:: DATASET EXTRACT ::

☆ ☆ ☆ ☆

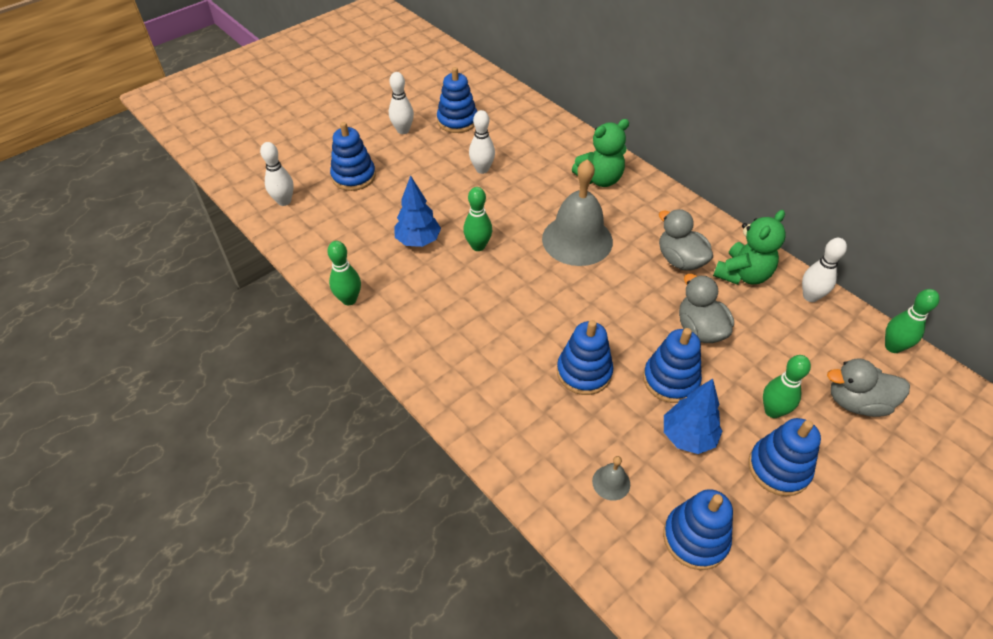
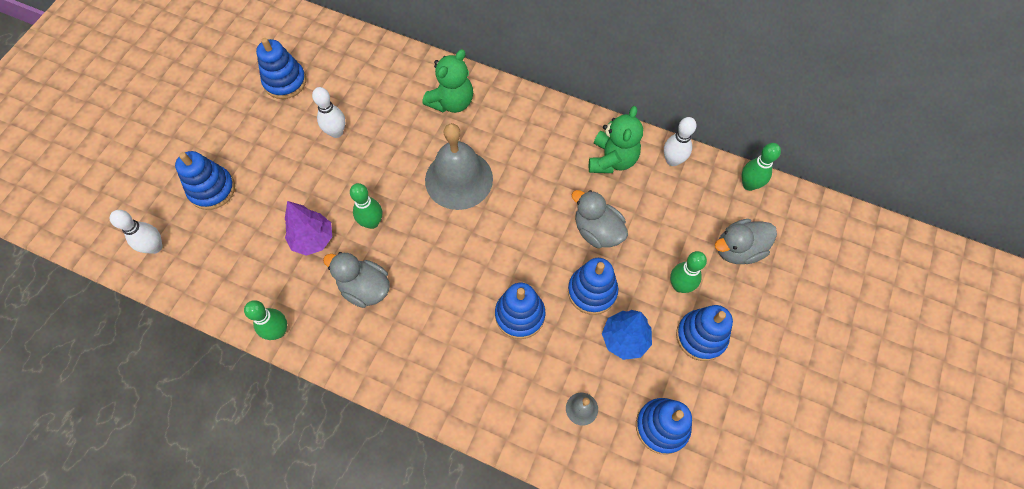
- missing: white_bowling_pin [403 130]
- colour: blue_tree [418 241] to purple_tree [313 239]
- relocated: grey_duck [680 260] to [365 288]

☆ ☆ ☆ ☆

:: TASK GOAL ::
Across the whole listing above, repeat each line exactly and leave out the images.

:: SOLUTION BELOW ::
- missing: white_bowling_pin [403 130]
- colour: blue_tree [418 241] to purple_tree [313 239]
- relocated: grey_duck [680 260] to [365 288]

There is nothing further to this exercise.